= Beginning of Section =
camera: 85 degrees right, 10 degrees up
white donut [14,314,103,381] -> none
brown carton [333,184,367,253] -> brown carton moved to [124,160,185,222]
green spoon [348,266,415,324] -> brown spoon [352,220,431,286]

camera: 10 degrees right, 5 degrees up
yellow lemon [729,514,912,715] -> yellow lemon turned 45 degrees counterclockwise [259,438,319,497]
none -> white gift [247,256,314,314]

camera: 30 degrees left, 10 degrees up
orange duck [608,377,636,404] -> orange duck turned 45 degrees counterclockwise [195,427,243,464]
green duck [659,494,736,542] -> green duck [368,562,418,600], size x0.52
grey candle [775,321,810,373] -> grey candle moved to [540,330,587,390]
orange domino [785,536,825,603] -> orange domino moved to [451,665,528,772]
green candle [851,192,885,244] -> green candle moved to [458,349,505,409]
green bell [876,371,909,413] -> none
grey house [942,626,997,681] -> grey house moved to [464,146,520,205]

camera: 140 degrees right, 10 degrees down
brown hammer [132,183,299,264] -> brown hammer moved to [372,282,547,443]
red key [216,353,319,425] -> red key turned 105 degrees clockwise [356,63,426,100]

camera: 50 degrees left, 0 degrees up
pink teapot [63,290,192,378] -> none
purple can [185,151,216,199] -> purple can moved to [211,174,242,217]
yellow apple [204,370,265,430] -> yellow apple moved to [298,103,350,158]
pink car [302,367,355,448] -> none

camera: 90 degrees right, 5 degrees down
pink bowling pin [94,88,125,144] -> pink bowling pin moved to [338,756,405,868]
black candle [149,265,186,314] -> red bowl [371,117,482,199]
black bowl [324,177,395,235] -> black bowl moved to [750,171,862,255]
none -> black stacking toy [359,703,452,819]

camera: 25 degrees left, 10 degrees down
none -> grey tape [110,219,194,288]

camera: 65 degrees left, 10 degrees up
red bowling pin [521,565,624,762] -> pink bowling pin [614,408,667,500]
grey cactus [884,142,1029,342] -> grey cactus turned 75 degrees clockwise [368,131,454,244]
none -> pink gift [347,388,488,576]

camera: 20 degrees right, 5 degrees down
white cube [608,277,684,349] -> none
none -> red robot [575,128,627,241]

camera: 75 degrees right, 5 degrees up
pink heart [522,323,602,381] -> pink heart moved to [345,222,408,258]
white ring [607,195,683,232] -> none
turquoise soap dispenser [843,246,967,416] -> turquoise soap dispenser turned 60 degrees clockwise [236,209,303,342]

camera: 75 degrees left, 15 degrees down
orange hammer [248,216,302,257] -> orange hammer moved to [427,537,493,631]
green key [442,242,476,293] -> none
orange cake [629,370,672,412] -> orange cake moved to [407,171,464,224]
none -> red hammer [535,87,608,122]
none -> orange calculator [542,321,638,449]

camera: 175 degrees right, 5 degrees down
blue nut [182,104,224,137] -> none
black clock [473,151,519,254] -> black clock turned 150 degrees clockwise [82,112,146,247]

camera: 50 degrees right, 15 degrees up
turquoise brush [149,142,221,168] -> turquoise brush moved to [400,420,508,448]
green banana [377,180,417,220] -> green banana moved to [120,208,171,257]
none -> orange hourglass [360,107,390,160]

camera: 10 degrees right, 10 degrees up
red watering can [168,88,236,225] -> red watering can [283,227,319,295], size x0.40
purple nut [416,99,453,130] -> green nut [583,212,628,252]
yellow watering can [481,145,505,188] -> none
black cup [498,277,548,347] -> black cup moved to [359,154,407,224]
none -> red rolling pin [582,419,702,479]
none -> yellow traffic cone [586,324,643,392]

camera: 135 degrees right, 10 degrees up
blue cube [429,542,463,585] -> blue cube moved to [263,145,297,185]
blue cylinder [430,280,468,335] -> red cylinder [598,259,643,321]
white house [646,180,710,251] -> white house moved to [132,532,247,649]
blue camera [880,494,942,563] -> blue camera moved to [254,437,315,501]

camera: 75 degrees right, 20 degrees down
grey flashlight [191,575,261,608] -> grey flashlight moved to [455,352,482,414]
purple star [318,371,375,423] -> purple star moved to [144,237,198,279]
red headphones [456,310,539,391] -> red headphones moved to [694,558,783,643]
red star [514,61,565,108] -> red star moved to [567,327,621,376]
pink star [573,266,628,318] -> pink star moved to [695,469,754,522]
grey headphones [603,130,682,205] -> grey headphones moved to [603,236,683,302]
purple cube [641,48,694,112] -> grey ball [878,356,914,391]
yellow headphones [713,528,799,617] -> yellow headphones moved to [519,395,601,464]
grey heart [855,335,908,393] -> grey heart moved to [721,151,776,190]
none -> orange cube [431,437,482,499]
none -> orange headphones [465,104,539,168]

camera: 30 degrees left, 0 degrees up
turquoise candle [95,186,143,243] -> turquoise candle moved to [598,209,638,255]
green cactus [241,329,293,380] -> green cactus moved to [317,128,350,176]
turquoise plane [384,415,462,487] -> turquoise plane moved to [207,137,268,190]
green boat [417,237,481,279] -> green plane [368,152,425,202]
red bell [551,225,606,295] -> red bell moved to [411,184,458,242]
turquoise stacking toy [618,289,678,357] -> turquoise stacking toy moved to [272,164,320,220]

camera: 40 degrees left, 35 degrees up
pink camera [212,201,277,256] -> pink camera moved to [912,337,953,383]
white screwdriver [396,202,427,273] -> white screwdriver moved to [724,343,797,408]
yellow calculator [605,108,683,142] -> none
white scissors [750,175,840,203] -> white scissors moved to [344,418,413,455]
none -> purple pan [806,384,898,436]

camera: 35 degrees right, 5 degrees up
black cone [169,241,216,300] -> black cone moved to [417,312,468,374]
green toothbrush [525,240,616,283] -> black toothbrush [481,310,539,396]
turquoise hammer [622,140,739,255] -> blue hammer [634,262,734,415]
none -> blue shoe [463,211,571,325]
= End of Section =
Task item> The required result is an exact repeat of the records above from the line containing "none -> orange headphones [465,104,539,168]" to their final line.

Answer space>
none -> orange headphones [465,104,539,168]

camera: 30 degrees left, 0 degrees up
turquoise candle [95,186,143,243] -> turquoise candle moved to [598,209,638,255]
green cactus [241,329,293,380] -> green cactus moved to [317,128,350,176]
turquoise plane [384,415,462,487] -> turquoise plane moved to [207,137,268,190]
green boat [417,237,481,279] -> green plane [368,152,425,202]
red bell [551,225,606,295] -> red bell moved to [411,184,458,242]
turquoise stacking toy [618,289,678,357] -> turquoise stacking toy moved to [272,164,320,220]

camera: 40 degrees left, 35 degrees up
pink camera [212,201,277,256] -> pink camera moved to [912,337,953,383]
white screwdriver [396,202,427,273] -> white screwdriver moved to [724,343,797,408]
yellow calculator [605,108,683,142] -> none
white scissors [750,175,840,203] -> white scissors moved to [344,418,413,455]
none -> purple pan [806,384,898,436]

camera: 35 degrees right, 5 degrees up
black cone [169,241,216,300] -> black cone moved to [417,312,468,374]
green toothbrush [525,240,616,283] -> black toothbrush [481,310,539,396]
turquoise hammer [622,140,739,255] -> blue hammer [634,262,734,415]
none -> blue shoe [463,211,571,325]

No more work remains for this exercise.